### STATED GOAL
Put every one of the records below into a numbered list, skipping blank lines and leaving the pictures out.

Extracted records

------------------------------------------------

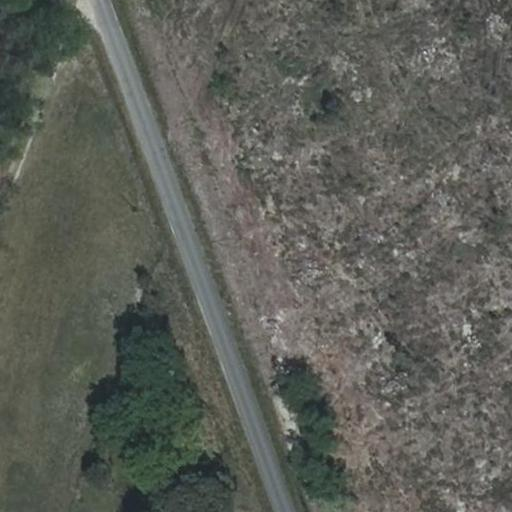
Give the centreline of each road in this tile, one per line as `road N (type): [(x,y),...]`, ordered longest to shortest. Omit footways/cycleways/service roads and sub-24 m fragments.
road 1 (residential): [(282,511),(93,0)]
road 2 (track): [(0,254),(92,0)]
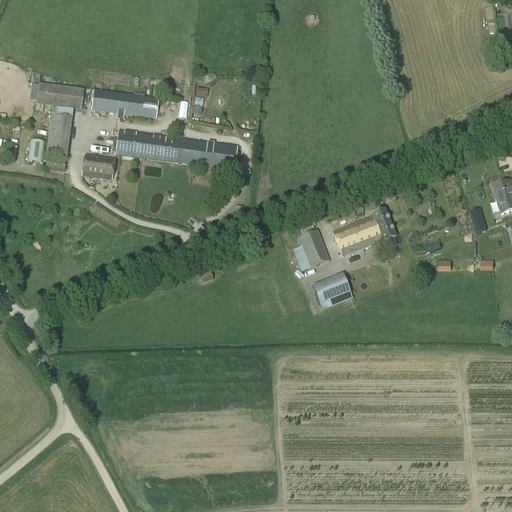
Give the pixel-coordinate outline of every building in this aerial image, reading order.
[(160,84),(159,94),(167,96),(168,85),(160,84)] [(82,92),(38,87),(32,86),(30,102),(35,103),(35,105),(36,106),(35,111),(43,112),(43,106),(52,107),(52,109),(73,112),(73,110),(80,111),(82,92)] [(207,89),(196,88),(195,97),(206,98),(207,89)] [(92,92),(90,112),(116,115),(116,119),(122,120),(123,116),(155,120),(158,100),(92,92)] [(203,99),(195,98),(193,106),(201,108),(203,99)] [(71,122),(72,115),(57,112),(57,110),(52,110),(50,120),(71,122)] [(252,128),(248,121),(242,124),(247,131),(252,128)] [(118,132),(115,156),(234,172),(237,148),(118,132)] [(30,142),(27,162),(41,164),(43,143),(30,142)] [(15,155),(18,155),(19,147),(16,147),(11,147),(10,159),(15,159),(15,155)] [(67,152),(46,149),(45,157),(66,160),(67,152)] [(84,157),(81,179),(111,182),(114,161),(84,157)] [(64,174),(66,161),(46,159),(45,172),(64,174)] [(495,187),(493,188),(501,217),(511,213),(511,189),(510,183),(502,185),(501,183),(494,185),(495,187)] [(371,219),(331,235),(341,259),(381,243),(381,245),(382,244),(385,251),(396,247),(393,240),(395,240),(384,212),(371,218),(371,219)] [(486,233),(481,219),(471,223),(475,236),(486,233)] [(300,249),(292,252),(301,274),(329,263),(317,232),(297,240),(300,249)] [(438,264),(438,273),(451,273),(451,264),(438,264)] [(481,264),(481,274),(493,274),(493,264),(481,264)] [(210,274),(199,279),(201,285),(213,281),(210,274)] [(341,276),(311,288),(321,313),(351,301),(341,276)]
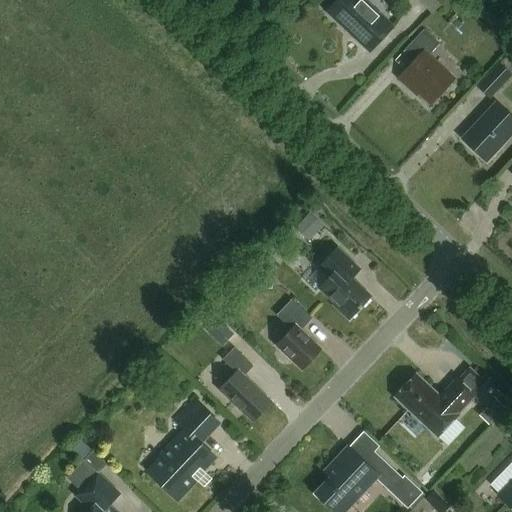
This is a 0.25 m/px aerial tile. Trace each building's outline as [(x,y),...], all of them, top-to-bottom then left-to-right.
[(366,58),(390,32),(356,0),(340,0),(324,18),(366,58)] [(418,0),(433,15),(448,0),(418,0)] [(428,110),(452,84),(427,61),(439,47),(423,31),(397,59),(407,68),(396,80),(428,110)] [(489,97),(511,72),(511,44),(505,52),(507,55),(477,86),(489,97)] [(484,168),(511,138),(511,129),(491,109),(458,143),(484,168)] [(309,242),(322,226),(309,214),(295,229),(309,242)] [(350,320),(372,297),(352,279),(360,269),(337,247),(319,266),(329,276),(319,286),(336,302),(334,305),(350,320)] [(300,371),(319,351),(299,331),(311,320),(291,300),(275,316),(289,330),(274,346),(300,371)] [(250,422),(269,401),(243,376),(252,367),(233,348),(221,361),(233,373),(216,391),(250,422)] [(416,374),(395,397),(437,436),(476,395),(474,394),(485,382),(469,367),(458,378),(457,378),(440,397),(416,374)] [(488,424),(504,407),(493,396),(477,413),(488,424)] [(191,476),(199,467),(203,471),(215,458),(200,443),(219,424),(195,400),(175,421),(184,430),(159,456),(161,458),(147,472),(178,501),(197,481),(191,476)] [(411,509),(425,496),(405,476),(402,478),(373,451),(364,461),(348,447),(325,471),(331,477),(315,493),(334,511),(344,511),(376,478),(408,509),(410,507),(411,509)] [(105,465),(91,452),(66,477),(79,490),(75,494),(90,508),(86,511),(114,511),(109,506),(120,494),(98,473),(105,465)] [(511,509),(511,480),(497,495),(511,509)] [(437,511),(443,511),(450,506),(434,490),(424,499),(437,511)]
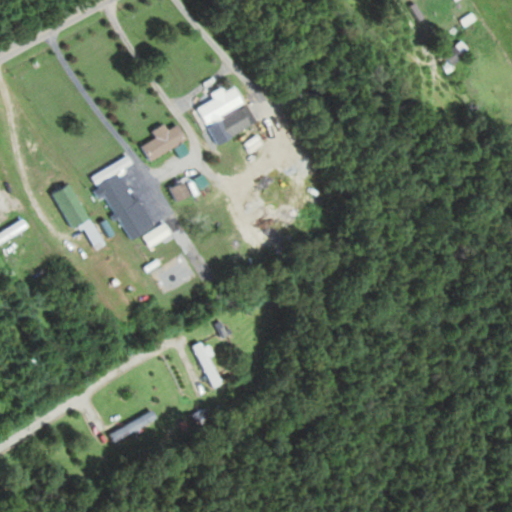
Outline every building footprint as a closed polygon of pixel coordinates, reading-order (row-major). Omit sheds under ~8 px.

------------------------------------------------

### TASK SOLUTION
1. Give the centreline of each road in this tile, one per line as `road N (type): [(x,y),...]`, ordered longest to shortest. Omit footways/cycleways/service roads and sub-24 m fragments.
2. road 1 (residential): [(282,511),(93,0)]
3. road 2 (track): [(0,254),(92,0)]
4. Give the pixel-coordinate outline of every building in this aerial image, reading order.
5. [(160,84),(159,94),(167,96),(168,85),(160,84)] [(82,92),(38,87),(32,86),(30,102),(35,103),(35,105),(36,106),(35,111),(43,112),(43,106),(52,107),(52,109),(73,112),(73,110),(80,111),(82,92)] [(207,89),(196,88),(195,97),(206,98),(207,89)] [(92,92),(90,112),(116,115),(116,119),(122,120),(123,116),(155,120),(158,100),(92,92)] [(203,99),(195,98),(193,106),(201,108),(203,99)] [(71,122),(72,115),(57,112),(57,110),(52,110),(50,120),(71,122)] [(252,128),(248,121),(242,124),(247,131),(252,128)] [(118,132),(115,156),(234,172),(237,148),(118,132)] [(30,142),(27,162),(41,164),(43,143),(30,142)] [(15,155),(18,155),(19,147),(16,147),(11,147),(10,159),(15,159),(15,155)] [(67,152),(46,149),(45,157),(66,160),(67,152)] [(84,157),(81,179),(111,182),(114,161),(84,157)] [(64,174),(66,161),(46,159),(45,172),(64,174)] [(495,187),(493,188),(501,217),(511,213),(511,189),(510,183),(502,185),(501,183),(494,185),(495,187)] [(371,219),(331,235),(341,259),(381,243),(381,245),(382,244),(385,251),(396,247),(393,240),(395,240),(384,212),(371,218),(371,219)] [(486,233),(481,219),(471,223),(475,236),(486,233)] [(300,249),(292,252),(301,274),(329,263),(317,232),(297,240),(300,249)] [(438,264),(438,273),(451,273),(451,264),(438,264)] [(481,264),(481,274),(493,274),(493,264),(481,264)] [(210,274),(199,279),(201,285),(213,281),(210,274)] [(341,276),(311,288),(321,313),(351,301),(341,276)]
6. This is a 0.25 m/px aerial tile. Trace each building's outline as [(x,y),...], all of them, top-to-bottom then left-to-right.
7. [(366,58),(390,32),(356,0),(340,0),(324,18),(366,58)] [(418,0),(433,15),(448,0),(418,0)] [(428,110),(452,84),(427,61),(439,47),(423,31),(397,59),(407,68),(396,80),(428,110)] [(489,97),(511,72),(511,44),(505,52),(507,55),(477,86),(489,97)] [(484,168),(511,138),(511,129),(491,109),(458,143),(484,168)] [(309,242),(322,226),(309,214),(295,229),(309,242)] [(350,320),(372,297),(352,279),(360,269),(337,247),(319,266),(329,276),(319,286),(336,302),(334,305),(350,320)] [(300,371),(319,351),(299,331),(311,320),(291,300),(275,316),(289,330),(274,346),(300,371)] [(250,422),(269,401),(243,376),(252,367),(233,348),(221,361),(233,373),(216,391),(250,422)] [(416,374),(395,397),(437,436),(476,395),(474,394),(485,382),(469,367),(458,378),(457,378),(440,397),(416,374)] [(488,424),(504,407),(493,396),(477,413),(488,424)] [(191,476),(199,467),(203,471),(215,458),(200,443),(219,424),(195,400),(175,421),(184,430),(159,456),(161,458),(147,472),(178,501),(197,481),(191,476)] [(411,509),(425,496),(405,476),(402,478),(373,451),(364,461),(348,447),(325,471),(331,477),(315,493),(334,511),(344,511),(376,478),(408,509),(410,507),(411,509)] [(105,465),(91,452),(66,477),(79,490),(75,494),(90,508),(86,511),(114,511),(109,506),(120,494),(98,473),(105,465)] [(511,509),(511,480),(497,495),(511,509)] [(437,511),(443,511),(450,506),(434,490),(424,499),(437,511)]
8. Outline every building footprint as a closed polygon of pixel coordinates, reading-order (row-major). Omit sheds under ~8 px.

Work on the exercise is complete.